_Provided data_
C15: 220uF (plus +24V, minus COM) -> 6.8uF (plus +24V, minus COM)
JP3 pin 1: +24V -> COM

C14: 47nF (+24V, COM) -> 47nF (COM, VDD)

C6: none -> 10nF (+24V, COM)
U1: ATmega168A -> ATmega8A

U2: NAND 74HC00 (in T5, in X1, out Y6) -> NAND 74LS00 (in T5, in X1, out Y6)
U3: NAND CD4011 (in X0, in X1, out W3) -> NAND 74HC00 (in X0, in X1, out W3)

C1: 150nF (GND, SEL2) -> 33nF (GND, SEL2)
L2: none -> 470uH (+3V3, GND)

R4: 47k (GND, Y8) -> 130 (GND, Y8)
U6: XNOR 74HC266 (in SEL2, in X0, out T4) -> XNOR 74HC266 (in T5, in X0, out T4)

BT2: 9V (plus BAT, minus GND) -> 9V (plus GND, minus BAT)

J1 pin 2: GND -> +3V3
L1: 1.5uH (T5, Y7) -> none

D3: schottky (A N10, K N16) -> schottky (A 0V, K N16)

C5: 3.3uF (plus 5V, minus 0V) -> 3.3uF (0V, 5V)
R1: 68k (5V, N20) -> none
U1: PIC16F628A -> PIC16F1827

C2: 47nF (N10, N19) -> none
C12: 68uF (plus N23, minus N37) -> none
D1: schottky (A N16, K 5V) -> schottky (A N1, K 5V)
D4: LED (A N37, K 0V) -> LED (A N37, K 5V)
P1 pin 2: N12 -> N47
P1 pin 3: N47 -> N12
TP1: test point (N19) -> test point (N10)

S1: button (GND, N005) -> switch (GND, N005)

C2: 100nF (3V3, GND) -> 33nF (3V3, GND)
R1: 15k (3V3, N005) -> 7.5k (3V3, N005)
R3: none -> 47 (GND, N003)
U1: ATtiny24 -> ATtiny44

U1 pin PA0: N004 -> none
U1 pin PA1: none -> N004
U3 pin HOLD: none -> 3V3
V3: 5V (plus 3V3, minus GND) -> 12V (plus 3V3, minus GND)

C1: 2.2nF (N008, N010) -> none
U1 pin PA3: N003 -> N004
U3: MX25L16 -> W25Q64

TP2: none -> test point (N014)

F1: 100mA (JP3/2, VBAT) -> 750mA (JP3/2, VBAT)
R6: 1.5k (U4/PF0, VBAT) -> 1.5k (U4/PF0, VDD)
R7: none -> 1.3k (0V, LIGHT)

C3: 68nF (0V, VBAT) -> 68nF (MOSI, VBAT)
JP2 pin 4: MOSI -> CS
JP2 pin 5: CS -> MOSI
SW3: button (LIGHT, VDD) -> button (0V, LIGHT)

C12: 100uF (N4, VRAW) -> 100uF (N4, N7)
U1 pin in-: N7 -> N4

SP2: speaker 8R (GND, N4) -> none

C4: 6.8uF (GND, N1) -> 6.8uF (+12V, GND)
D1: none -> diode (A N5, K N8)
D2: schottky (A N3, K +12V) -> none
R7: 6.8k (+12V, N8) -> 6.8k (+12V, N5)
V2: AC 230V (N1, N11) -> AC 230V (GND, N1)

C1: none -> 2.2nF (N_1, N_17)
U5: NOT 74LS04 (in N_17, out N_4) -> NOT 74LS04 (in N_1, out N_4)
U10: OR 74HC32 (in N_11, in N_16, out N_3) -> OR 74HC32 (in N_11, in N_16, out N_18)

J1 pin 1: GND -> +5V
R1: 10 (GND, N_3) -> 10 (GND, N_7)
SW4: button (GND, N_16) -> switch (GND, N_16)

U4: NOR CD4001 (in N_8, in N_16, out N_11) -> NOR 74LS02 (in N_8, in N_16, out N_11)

_Task prompt_
What is needed here is an exact copy of all the records above.

_Answer space_
C15: 220uF (plus +24V, minus COM) -> 6.8uF (plus +24V, minus COM)
JP3 pin 1: +24V -> COM

C14: 47nF (+24V, COM) -> 47nF (COM, VDD)

C6: none -> 10nF (+24V, COM)
U1: ATmega168A -> ATmega8A

U2: NAND 74HC00 (in T5, in X1, out Y6) -> NAND 74LS00 (in T5, in X1, out Y6)
U3: NAND CD4011 (in X0, in X1, out W3) -> NAND 74HC00 (in X0, in X1, out W3)

C1: 150nF (GND, SEL2) -> 33nF (GND, SEL2)
L2: none -> 470uH (+3V3, GND)

R4: 47k (GND, Y8) -> 130 (GND, Y8)
U6: XNOR 74HC266 (in SEL2, in X0, out T4) -> XNOR 74HC266 (in T5, in X0, out T4)

BT2: 9V (plus BAT, minus GND) -> 9V (plus GND, minus BAT)

J1 pin 2: GND -> +3V3
L1: 1.5uH (T5, Y7) -> none

D3: schottky (A N10, K N16) -> schottky (A 0V, K N16)

C5: 3.3uF (plus 5V, minus 0V) -> 3.3uF (0V, 5V)
R1: 68k (5V, N20) -> none
U1: PIC16F628A -> PIC16F1827

C2: 47nF (N10, N19) -> none
C12: 68uF (plus N23, minus N37) -> none
D1: schottky (A N16, K 5V) -> schottky (A N1, K 5V)
D4: LED (A N37, K 0V) -> LED (A N37, K 5V)
P1 pin 2: N12 -> N47
P1 pin 3: N47 -> N12
TP1: test point (N19) -> test point (N10)

S1: button (GND, N005) -> switch (GND, N005)

C2: 100nF (3V3, GND) -> 33nF (3V3, GND)
R1: 15k (3V3, N005) -> 7.5k (3V3, N005)
R3: none -> 47 (GND, N003)
U1: ATtiny24 -> ATtiny44

U1 pin PA0: N004 -> none
U1 pin PA1: none -> N004
U3 pin HOLD: none -> 3V3
V3: 5V (plus 3V3, minus GND) -> 12V (plus 3V3, minus GND)

C1: 2.2nF (N008, N010) -> none
U1 pin PA3: N003 -> N004
U3: MX25L16 -> W25Q64

TP2: none -> test point (N014)

F1: 100mA (JP3/2, VBAT) -> 750mA (JP3/2, VBAT)
R6: 1.5k (U4/PF0, VBAT) -> 1.5k (U4/PF0, VDD)
R7: none -> 1.3k (0V, LIGHT)

C3: 68nF (0V, VBAT) -> 68nF (MOSI, VBAT)
JP2 pin 4: MOSI -> CS
JP2 pin 5: CS -> MOSI
SW3: button (LIGHT, VDD) -> button (0V, LIGHT)

C12: 100uF (N4, VRAW) -> 100uF (N4, N7)
U1 pin in-: N7 -> N4

SP2: speaker 8R (GND, N4) -> none

C4: 6.8uF (GND, N1) -> 6.8uF (+12V, GND)
D1: none -> diode (A N5, K N8)
D2: schottky (A N3, K +12V) -> none
R7: 6.8k (+12V, N8) -> 6.8k (+12V, N5)
V2: AC 230V (N1, N11) -> AC 230V (GND, N1)

C1: none -> 2.2nF (N_1, N_17)
U5: NOT 74LS04 (in N_17, out N_4) -> NOT 74LS04 (in N_1, out N_4)
U10: OR 74HC32 (in N_11, in N_16, out N_3) -> OR 74HC32 (in N_11, in N_16, out N_18)

J1 pin 1: GND -> +5V
R1: 10 (GND, N_3) -> 10 (GND, N_7)
SW4: button (GND, N_16) -> switch (GND, N_16)

U4: NOR CD4001 (in N_8, in N_16, out N_11) -> NOR 74LS02 (in N_8, in N_16, out N_11)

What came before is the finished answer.